For the material that follows, return exactly the lines from the one with "camera: 165 degrees left, 20 degrees down" through the one with "(470, 285) = (277, 314): red book -> none", both ends included.

───── GIVEN RECORDS

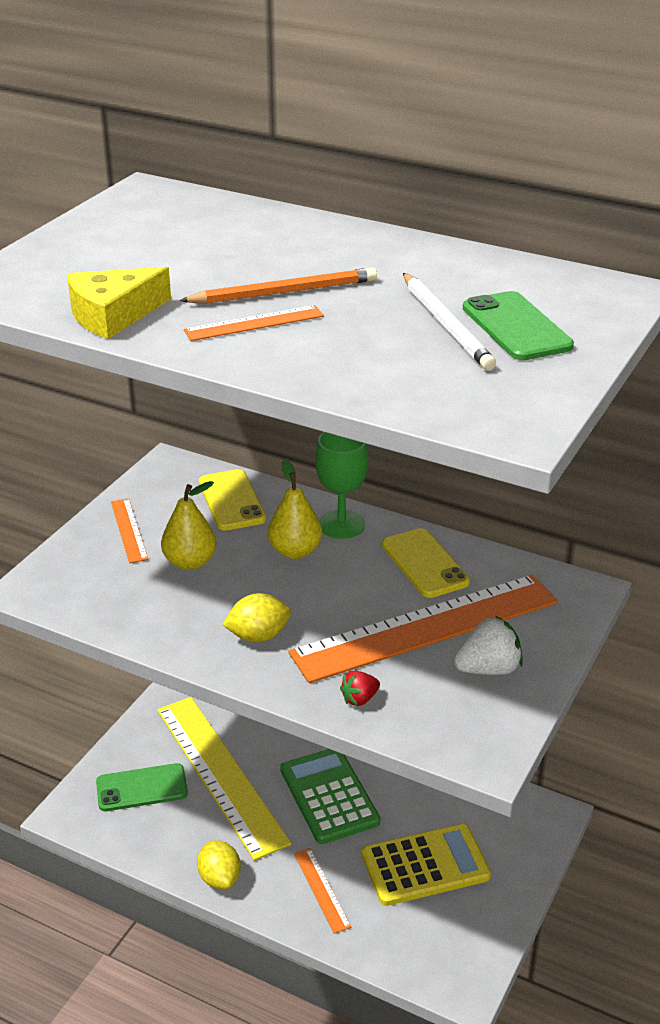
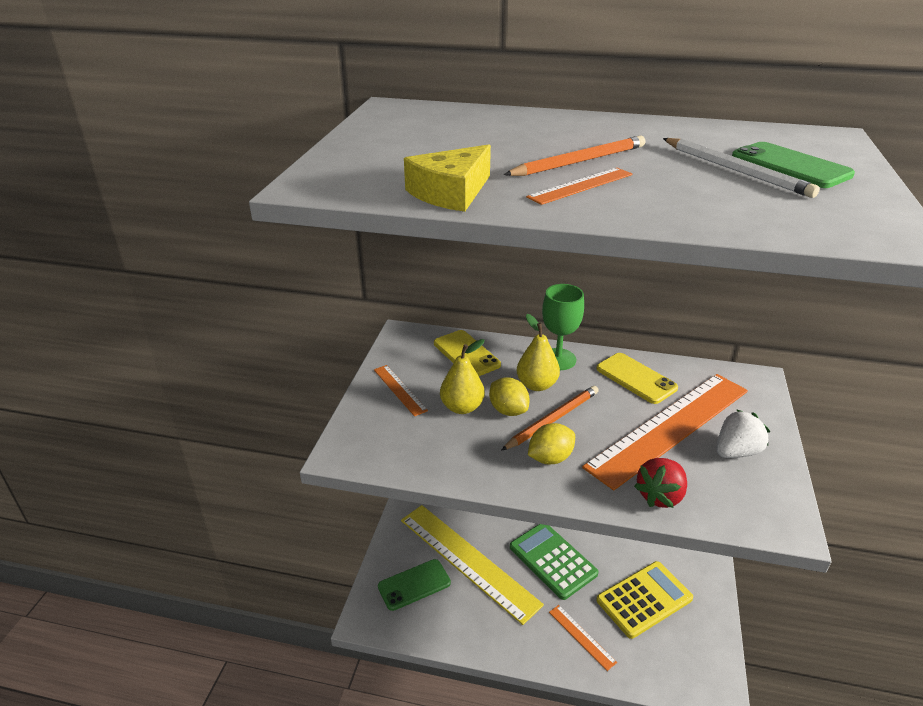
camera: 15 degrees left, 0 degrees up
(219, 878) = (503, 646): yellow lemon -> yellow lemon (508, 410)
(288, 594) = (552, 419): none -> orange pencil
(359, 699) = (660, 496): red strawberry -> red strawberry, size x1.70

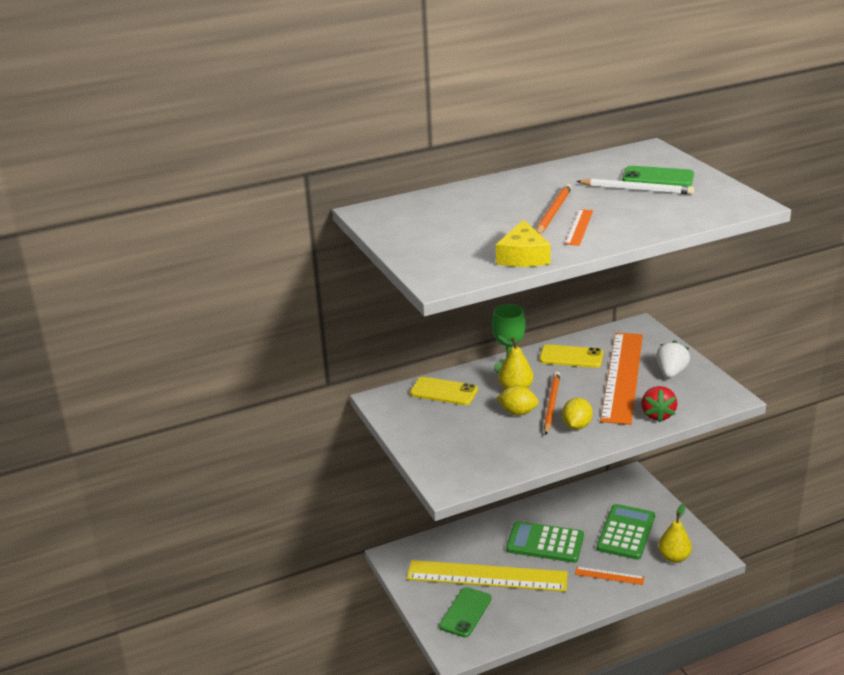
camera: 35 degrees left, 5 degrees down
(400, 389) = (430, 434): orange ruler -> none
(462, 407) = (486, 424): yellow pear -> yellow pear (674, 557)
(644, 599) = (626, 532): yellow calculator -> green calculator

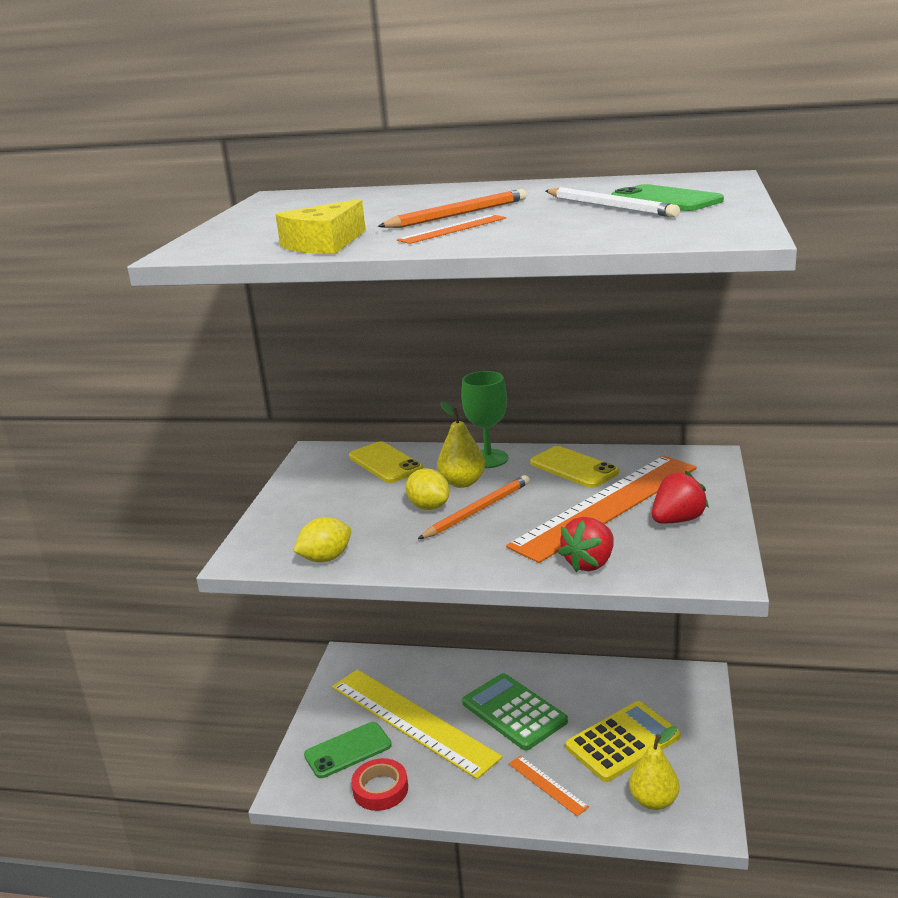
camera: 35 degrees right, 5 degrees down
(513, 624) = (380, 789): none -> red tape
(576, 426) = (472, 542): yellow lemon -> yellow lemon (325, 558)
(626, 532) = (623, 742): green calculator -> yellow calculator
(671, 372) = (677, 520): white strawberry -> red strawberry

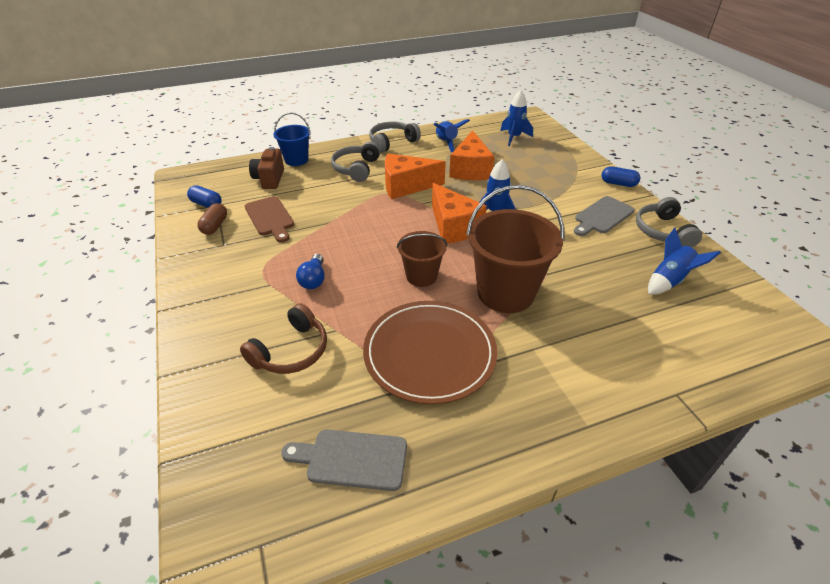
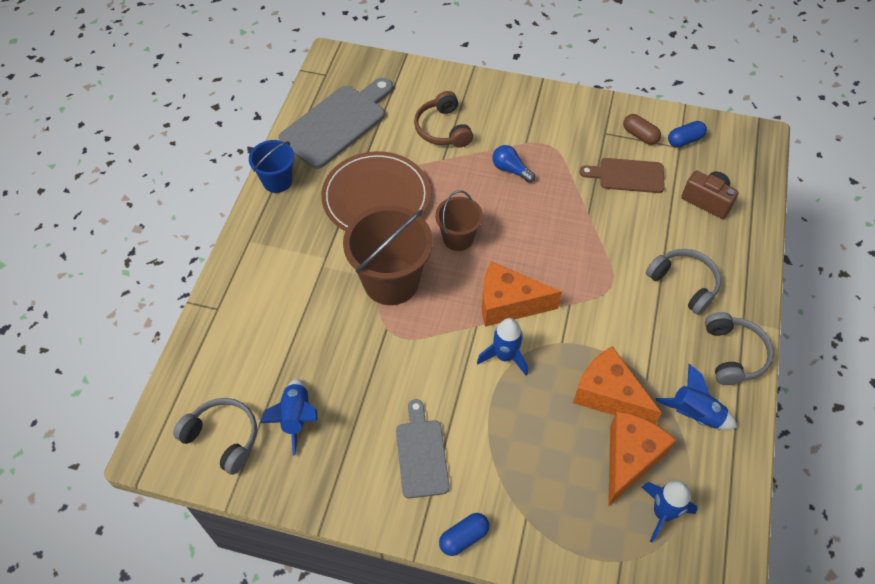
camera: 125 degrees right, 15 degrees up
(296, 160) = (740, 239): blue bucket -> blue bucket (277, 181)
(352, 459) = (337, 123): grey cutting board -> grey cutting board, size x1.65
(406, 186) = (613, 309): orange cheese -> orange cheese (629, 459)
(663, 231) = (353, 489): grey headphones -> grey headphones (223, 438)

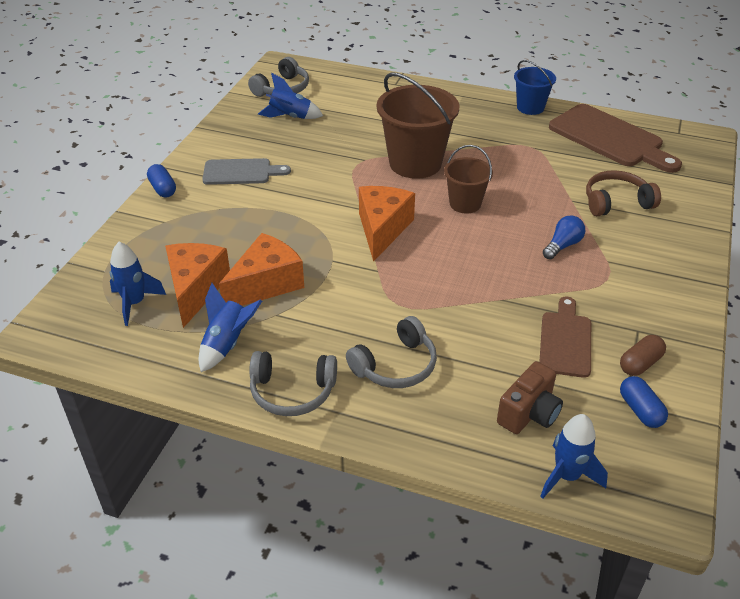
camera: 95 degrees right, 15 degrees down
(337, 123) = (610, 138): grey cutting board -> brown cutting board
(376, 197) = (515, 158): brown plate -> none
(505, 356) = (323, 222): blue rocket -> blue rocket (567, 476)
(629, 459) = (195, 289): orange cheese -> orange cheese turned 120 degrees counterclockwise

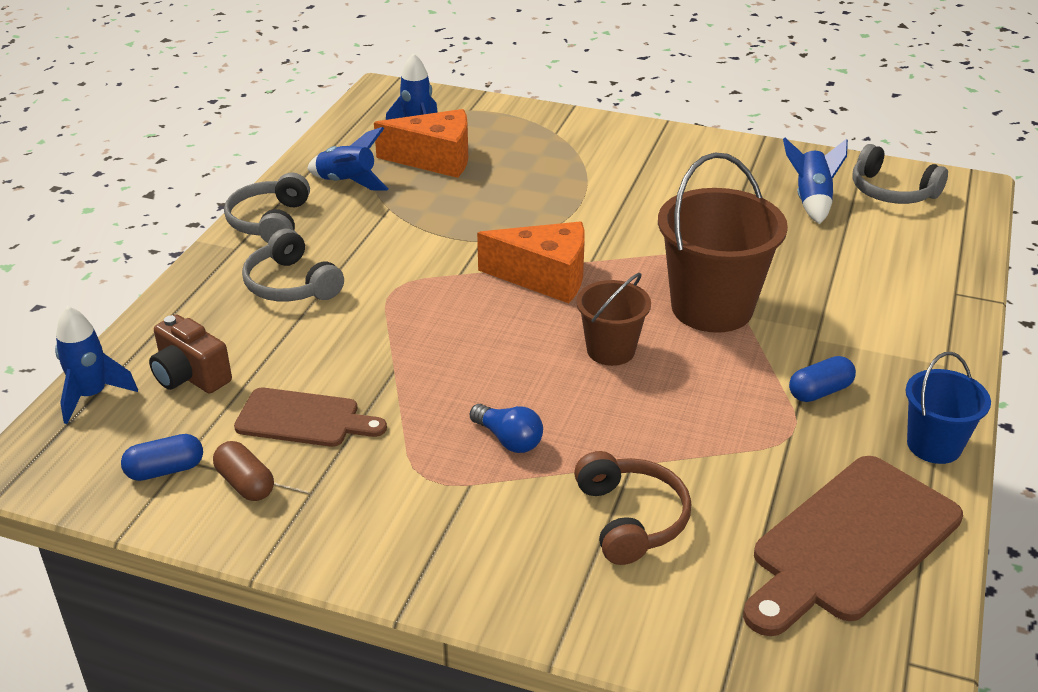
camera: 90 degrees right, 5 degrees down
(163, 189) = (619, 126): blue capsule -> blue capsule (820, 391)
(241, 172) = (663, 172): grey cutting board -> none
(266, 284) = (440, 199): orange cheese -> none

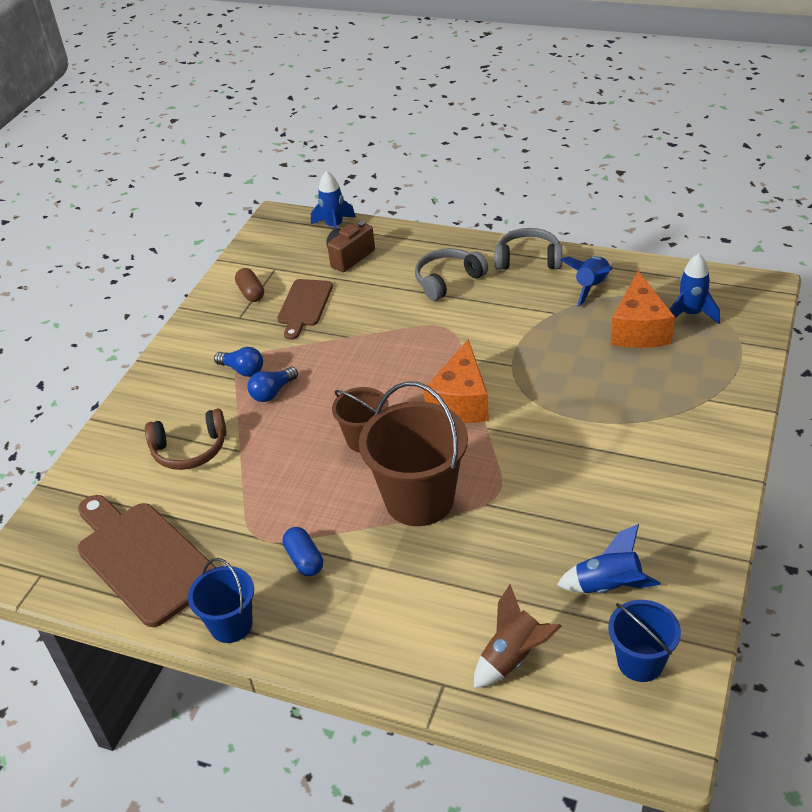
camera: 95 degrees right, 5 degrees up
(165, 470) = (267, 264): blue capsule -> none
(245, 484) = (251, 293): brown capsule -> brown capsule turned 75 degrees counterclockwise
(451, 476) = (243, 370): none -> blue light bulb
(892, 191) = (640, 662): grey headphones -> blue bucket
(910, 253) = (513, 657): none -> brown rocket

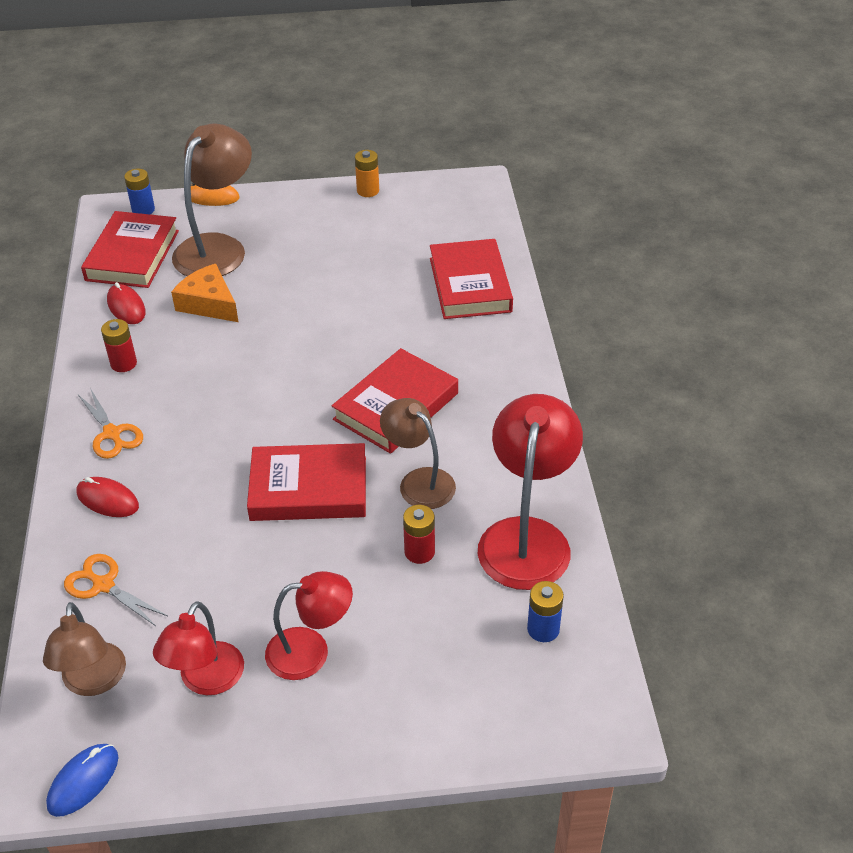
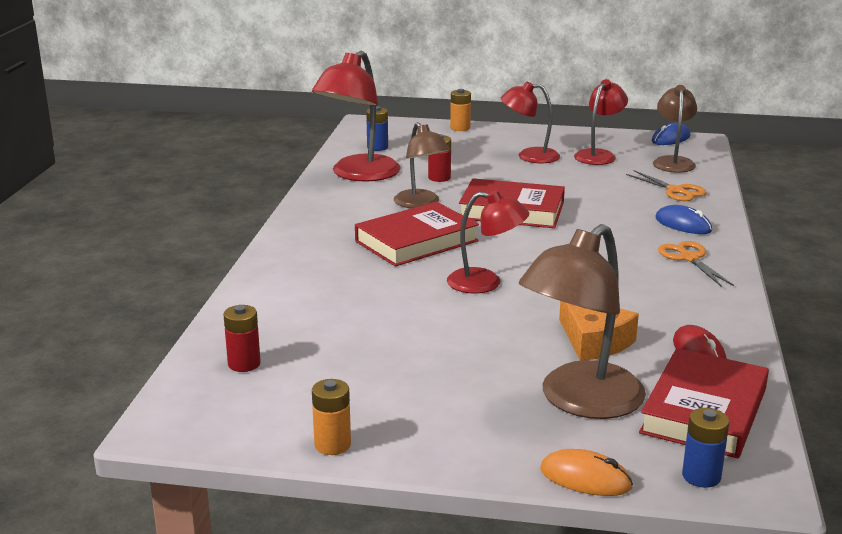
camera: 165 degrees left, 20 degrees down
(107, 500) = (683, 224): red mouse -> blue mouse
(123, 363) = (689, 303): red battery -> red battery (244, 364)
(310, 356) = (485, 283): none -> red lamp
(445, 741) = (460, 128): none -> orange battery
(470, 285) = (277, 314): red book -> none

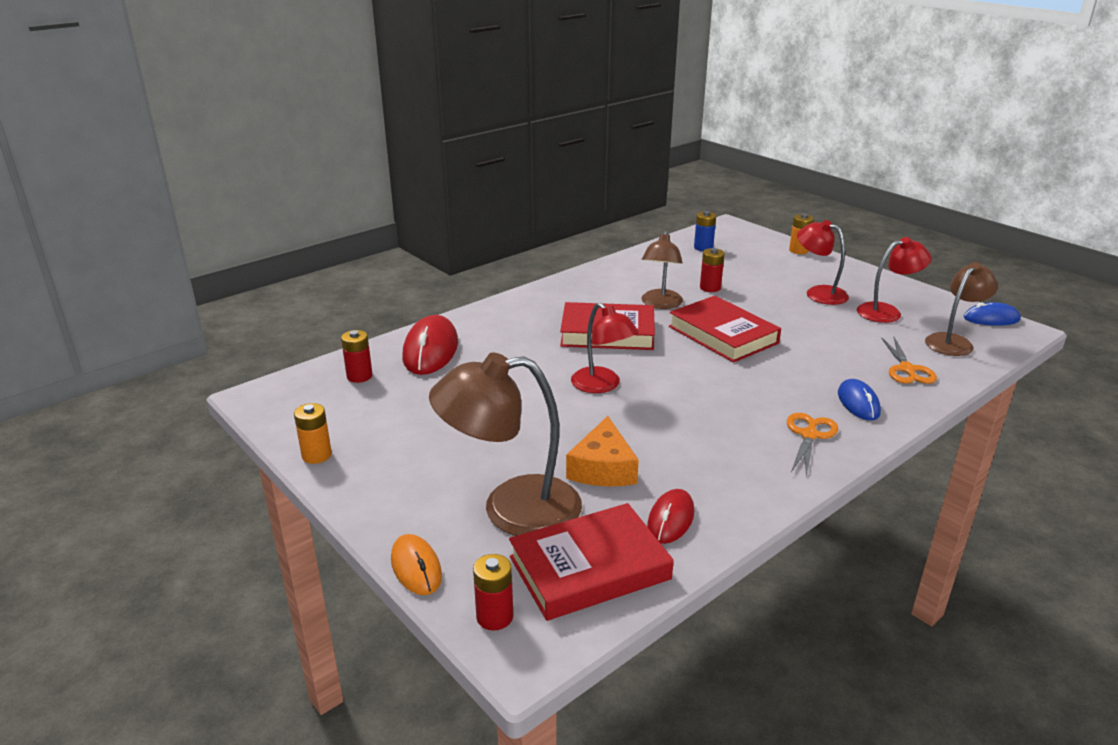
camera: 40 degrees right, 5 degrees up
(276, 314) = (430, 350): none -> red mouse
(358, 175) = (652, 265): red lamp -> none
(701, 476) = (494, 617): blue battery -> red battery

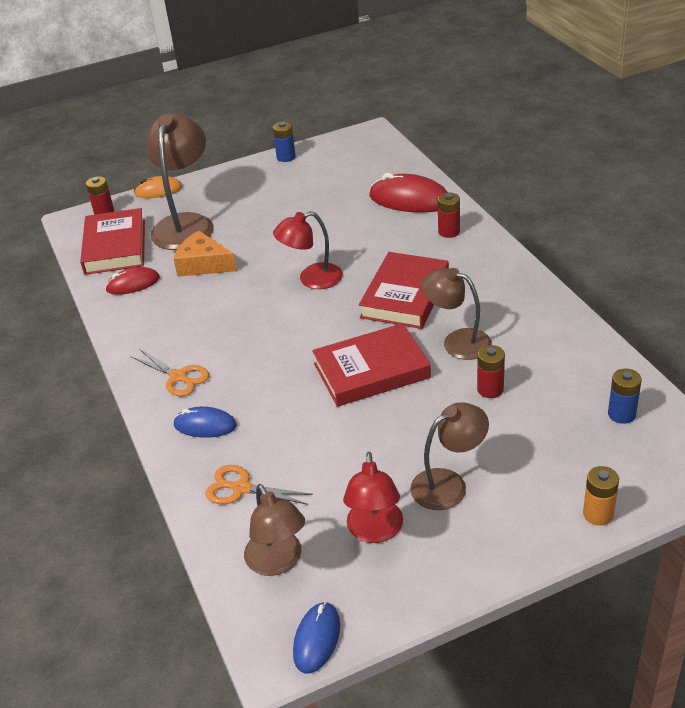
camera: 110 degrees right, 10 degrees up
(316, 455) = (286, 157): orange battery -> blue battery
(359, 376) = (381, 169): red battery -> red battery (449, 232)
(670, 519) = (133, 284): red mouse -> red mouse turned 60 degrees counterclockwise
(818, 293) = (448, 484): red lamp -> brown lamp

──────────

# [ANSWER SECTION]
camera: 165 degrees left, 20 degrees down
(107, 500) = (683, 224): red mouse -> blue mouse
(123, 363) = (689, 303): red battery -> red battery (244, 364)
(310, 356) = (485, 283): none -> red lamp
(445, 741) = (460, 128): none -> orange battery
(470, 285) = (277, 314): red book -> none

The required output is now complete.